WHAT IS REQUIRED -
Leave the pictures out while you restate every entry below word for word.

Stored data entries

------

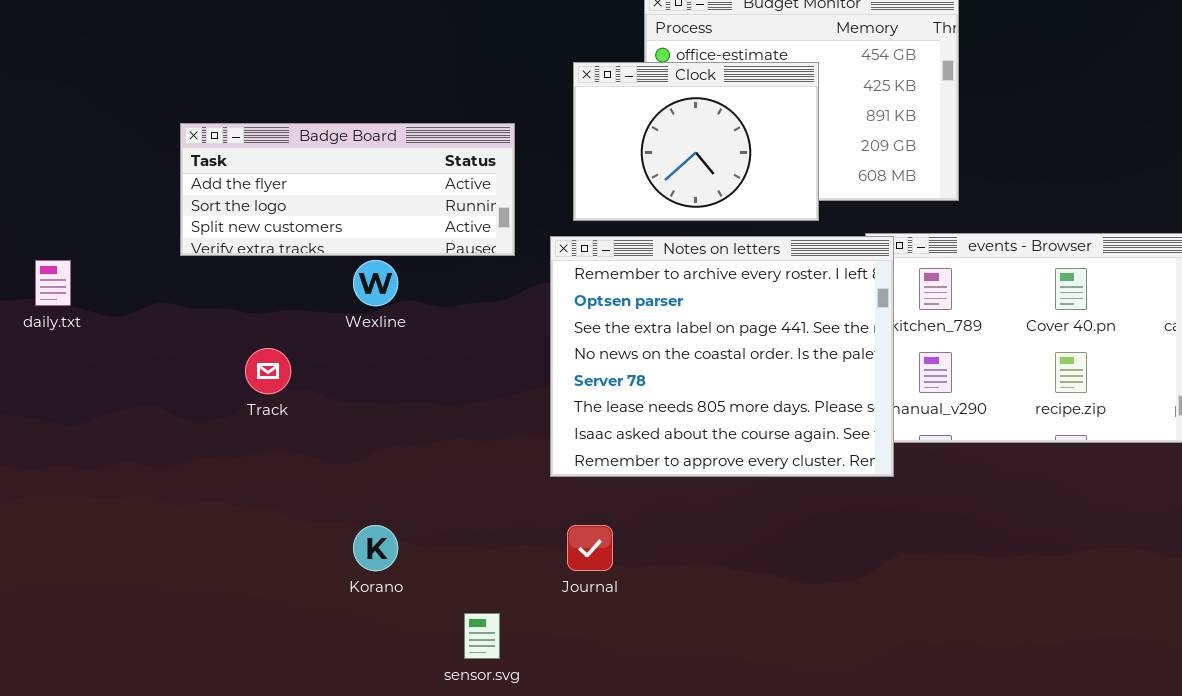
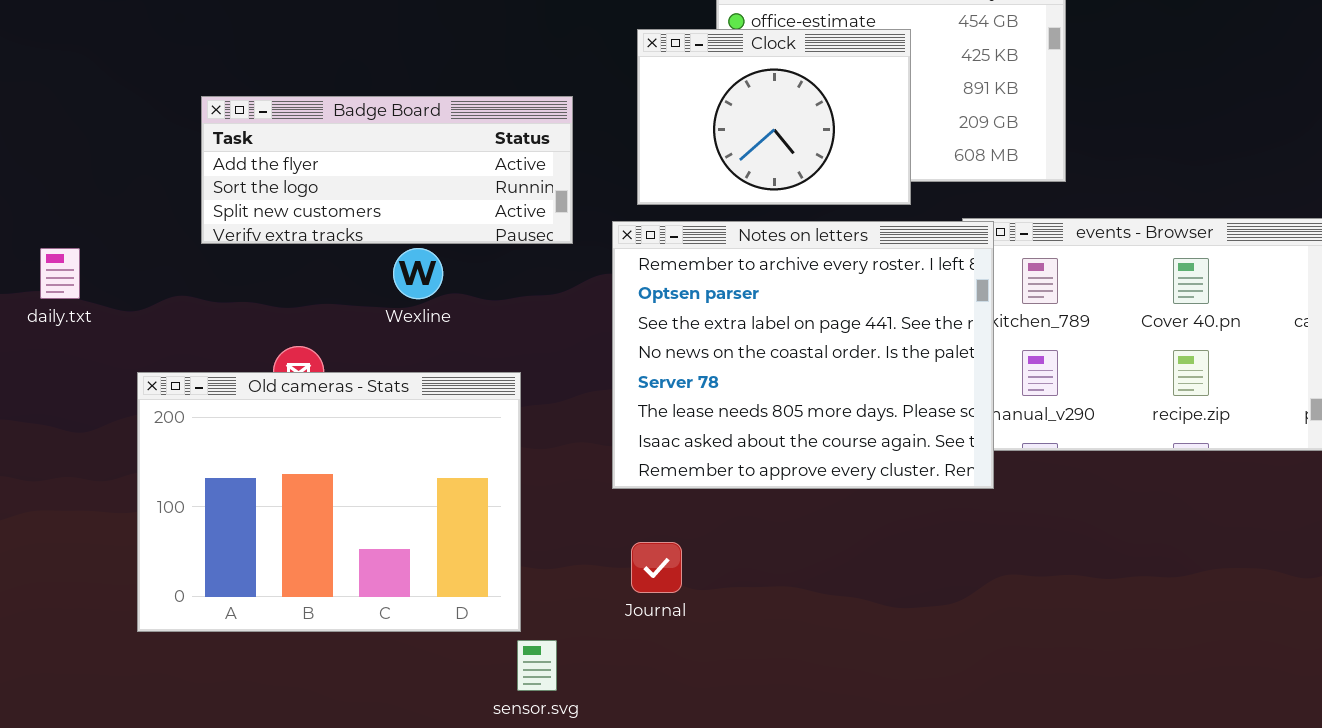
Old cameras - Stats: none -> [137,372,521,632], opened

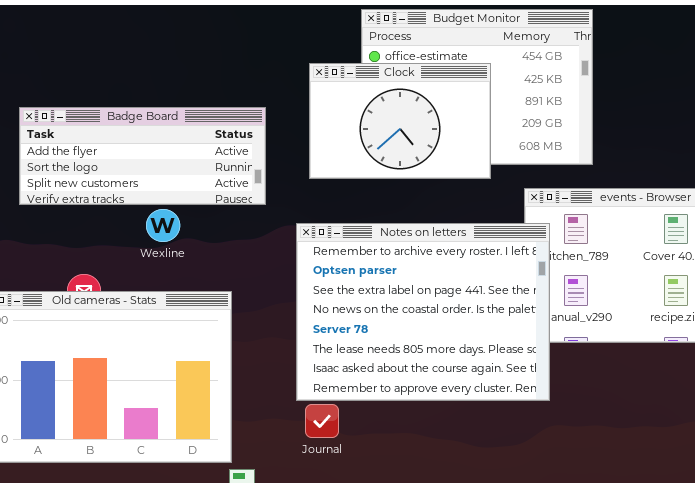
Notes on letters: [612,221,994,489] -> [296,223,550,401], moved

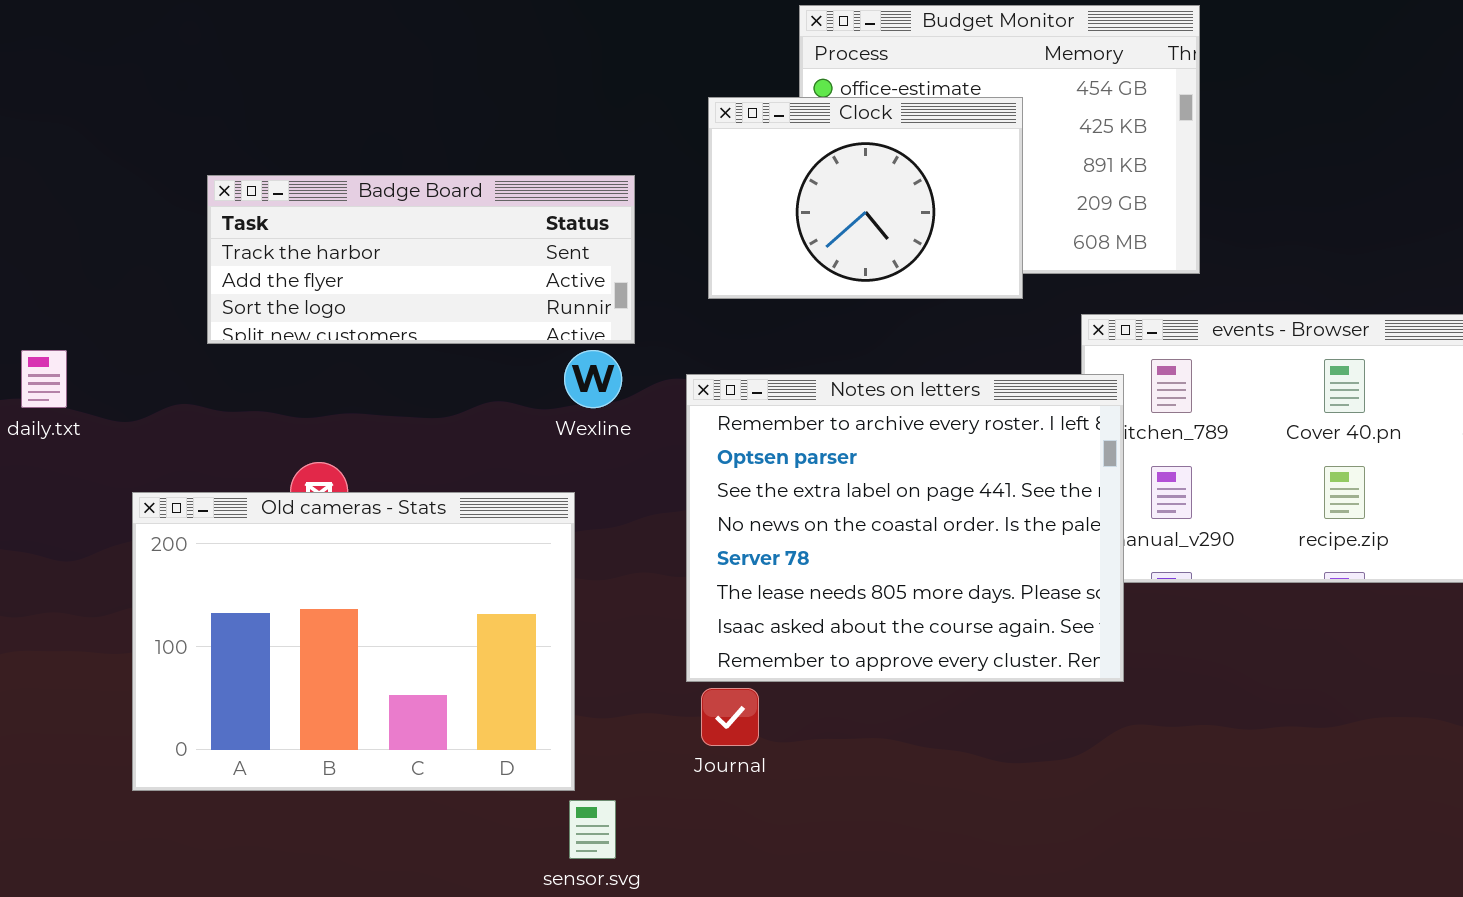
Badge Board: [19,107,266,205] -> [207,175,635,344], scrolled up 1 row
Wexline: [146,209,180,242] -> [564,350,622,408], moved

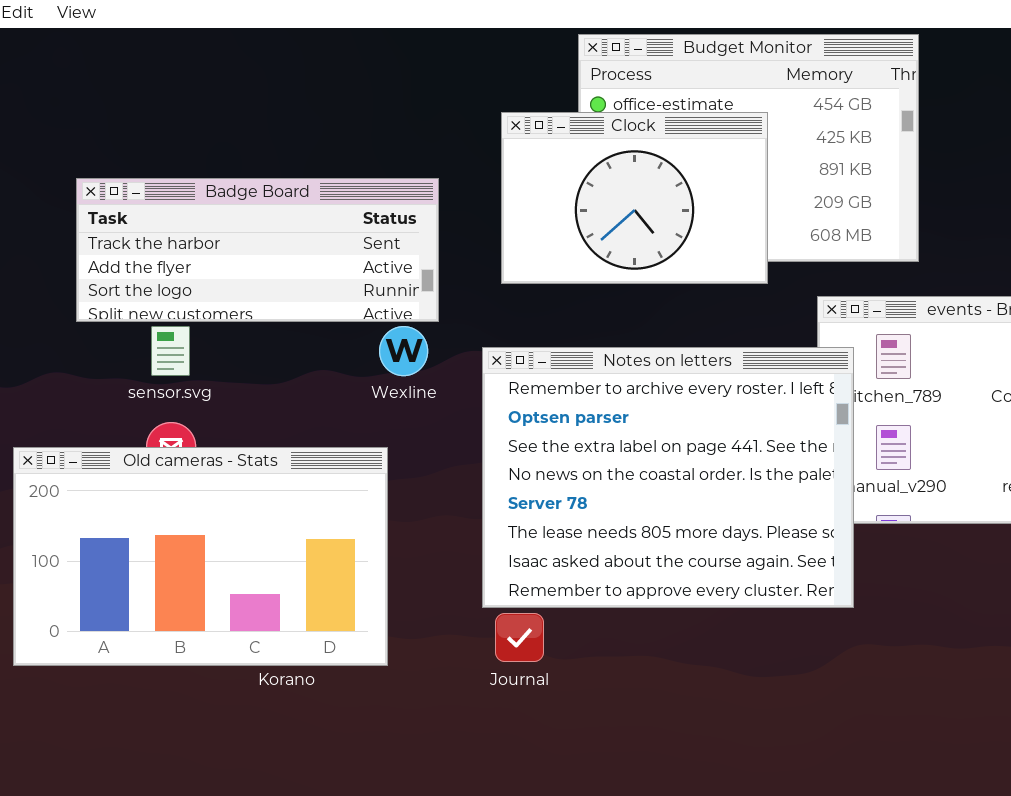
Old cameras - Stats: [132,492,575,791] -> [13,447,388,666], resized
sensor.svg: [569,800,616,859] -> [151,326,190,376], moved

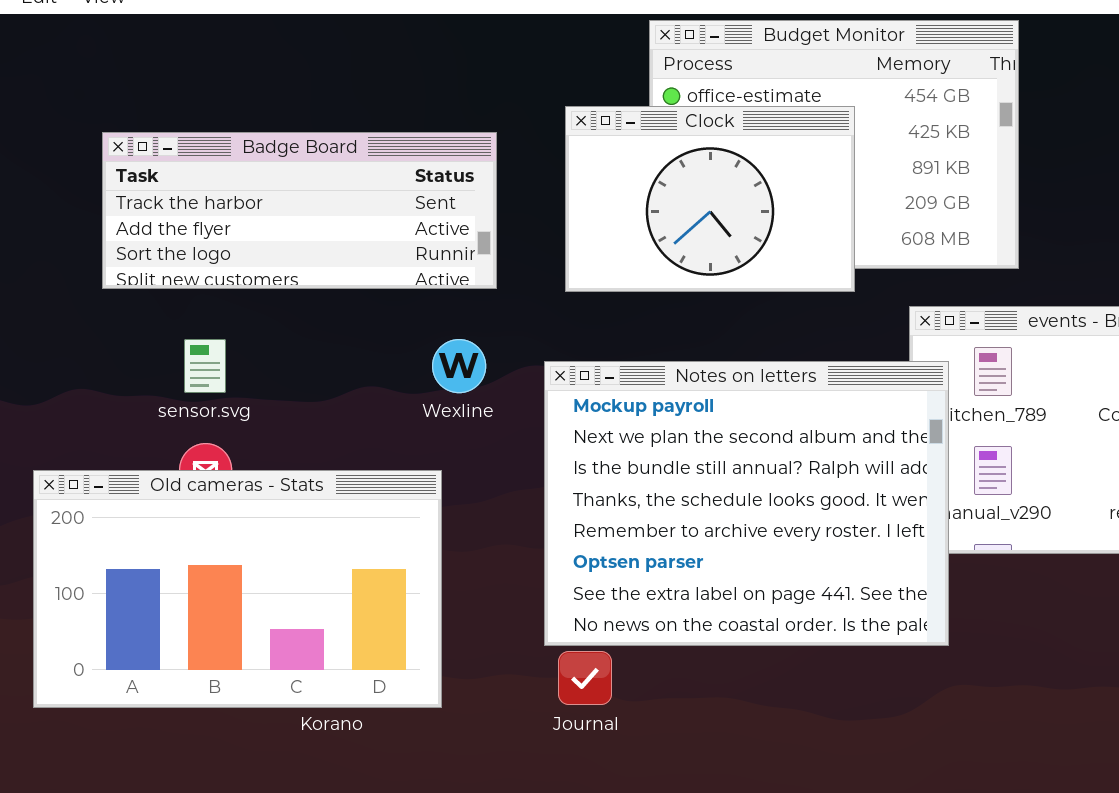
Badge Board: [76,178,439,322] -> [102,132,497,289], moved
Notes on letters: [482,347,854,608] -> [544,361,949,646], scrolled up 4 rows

------

EXERCISE OUTPUT -
Old cameras - Stats: none -> [137,372,521,632], opened

Notes on letters: [612,221,994,489] -> [296,223,550,401], moved

Badge Board: [19,107,266,205] -> [207,175,635,344], scrolled up 1 row
Wexline: [146,209,180,242] -> [564,350,622,408], moved

Old cameras - Stats: [132,492,575,791] -> [13,447,388,666], resized
sensor.svg: [569,800,616,859] -> [151,326,190,376], moved

Badge Board: [76,178,439,322] -> [102,132,497,289], moved
Notes on letters: [482,347,854,608] -> [544,361,949,646], scrolled up 4 rows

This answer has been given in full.